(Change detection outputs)
────────────────
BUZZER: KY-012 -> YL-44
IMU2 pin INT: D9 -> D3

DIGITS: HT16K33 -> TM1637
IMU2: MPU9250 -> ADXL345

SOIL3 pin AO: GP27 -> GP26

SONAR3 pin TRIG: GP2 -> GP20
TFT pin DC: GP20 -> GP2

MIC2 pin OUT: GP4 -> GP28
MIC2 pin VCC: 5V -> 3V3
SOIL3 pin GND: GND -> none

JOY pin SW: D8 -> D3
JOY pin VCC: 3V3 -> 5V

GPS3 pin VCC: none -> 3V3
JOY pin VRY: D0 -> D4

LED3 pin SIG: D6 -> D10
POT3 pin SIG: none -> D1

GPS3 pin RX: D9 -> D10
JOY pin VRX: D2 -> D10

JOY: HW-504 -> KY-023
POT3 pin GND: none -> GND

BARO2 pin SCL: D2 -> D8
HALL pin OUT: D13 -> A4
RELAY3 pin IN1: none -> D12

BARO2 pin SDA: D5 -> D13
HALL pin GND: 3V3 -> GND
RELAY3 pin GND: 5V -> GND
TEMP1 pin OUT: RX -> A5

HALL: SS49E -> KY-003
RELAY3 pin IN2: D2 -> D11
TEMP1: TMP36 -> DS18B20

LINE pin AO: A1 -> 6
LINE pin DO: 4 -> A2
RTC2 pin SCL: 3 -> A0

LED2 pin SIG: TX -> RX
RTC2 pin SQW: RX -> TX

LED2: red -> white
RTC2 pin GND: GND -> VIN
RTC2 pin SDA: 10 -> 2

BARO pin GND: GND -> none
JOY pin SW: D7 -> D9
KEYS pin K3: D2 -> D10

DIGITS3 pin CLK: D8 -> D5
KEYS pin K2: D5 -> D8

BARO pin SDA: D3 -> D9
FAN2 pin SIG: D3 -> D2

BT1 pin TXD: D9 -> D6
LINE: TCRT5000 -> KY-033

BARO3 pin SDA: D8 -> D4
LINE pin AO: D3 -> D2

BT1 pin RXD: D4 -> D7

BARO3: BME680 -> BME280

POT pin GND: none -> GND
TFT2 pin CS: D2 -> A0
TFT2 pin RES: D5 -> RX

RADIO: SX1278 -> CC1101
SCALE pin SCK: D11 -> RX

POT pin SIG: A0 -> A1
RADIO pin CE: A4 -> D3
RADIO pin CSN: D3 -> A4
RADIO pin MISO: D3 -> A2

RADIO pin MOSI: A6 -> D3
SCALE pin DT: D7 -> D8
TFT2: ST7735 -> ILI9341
────────────────
* _EXERCISE AIM_:
Each line of the data should be given back exactly.

* _YOUR RESPONSE_:
BUZZER: KY-012 -> YL-44
IMU2 pin INT: D9 -> D3

DIGITS: HT16K33 -> TM1637
IMU2: MPU9250 -> ADXL345

SOIL3 pin AO: GP27 -> GP26

SONAR3 pin TRIG: GP2 -> GP20
TFT pin DC: GP20 -> GP2

MIC2 pin OUT: GP4 -> GP28
MIC2 pin VCC: 5V -> 3V3
SOIL3 pin GND: GND -> none

JOY pin SW: D8 -> D3
JOY pin VCC: 3V3 -> 5V

GPS3 pin VCC: none -> 3V3
JOY pin VRY: D0 -> D4

LED3 pin SIG: D6 -> D10
POT3 pin SIG: none -> D1

GPS3 pin RX: D9 -> D10
JOY pin VRX: D2 -> D10

JOY: HW-504 -> KY-023
POT3 pin GND: none -> GND

BARO2 pin SCL: D2 -> D8
HALL pin OUT: D13 -> A4
RELAY3 pin IN1: none -> D12

BARO2 pin SDA: D5 -> D13
HALL pin GND: 3V3 -> GND
RELAY3 pin GND: 5V -> GND
TEMP1 pin OUT: RX -> A5

HALL: SS49E -> KY-003
RELAY3 pin IN2: D2 -> D11
TEMP1: TMP36 -> DS18B20

LINE pin AO: A1 -> 6
LINE pin DO: 4 -> A2
RTC2 pin SCL: 3 -> A0

LED2 pin SIG: TX -> RX
RTC2 pin SQW: RX -> TX

LED2: red -> white
RTC2 pin GND: GND -> VIN
RTC2 pin SDA: 10 -> 2

BARO pin GND: GND -> none
JOY pin SW: D7 -> D9
KEYS pin K3: D2 -> D10

DIGITS3 pin CLK: D8 -> D5
KEYS pin K2: D5 -> D8

BARO pin SDA: D3 -> D9
FAN2 pin SIG: D3 -> D2

BT1 pin TXD: D9 -> D6
LINE: TCRT5000 -> KY-033

BARO3 pin SDA: D8 -> D4
LINE pin AO: D3 -> D2

BT1 pin RXD: D4 -> D7

BARO3: BME680 -> BME280

POT pin GND: none -> GND
TFT2 pin CS: D2 -> A0
TFT2 pin RES: D5 -> RX

RADIO: SX1278 -> CC1101
SCALE pin SCK: D11 -> RX

POT pin SIG: A0 -> A1
RADIO pin CE: A4 -> D3
RADIO pin CSN: D3 -> A4
RADIO pin MISO: D3 -> A2

RADIO pin MOSI: A6 -> D3
SCALE pin DT: D7 -> D8
TFT2: ST7735 -> ILI9341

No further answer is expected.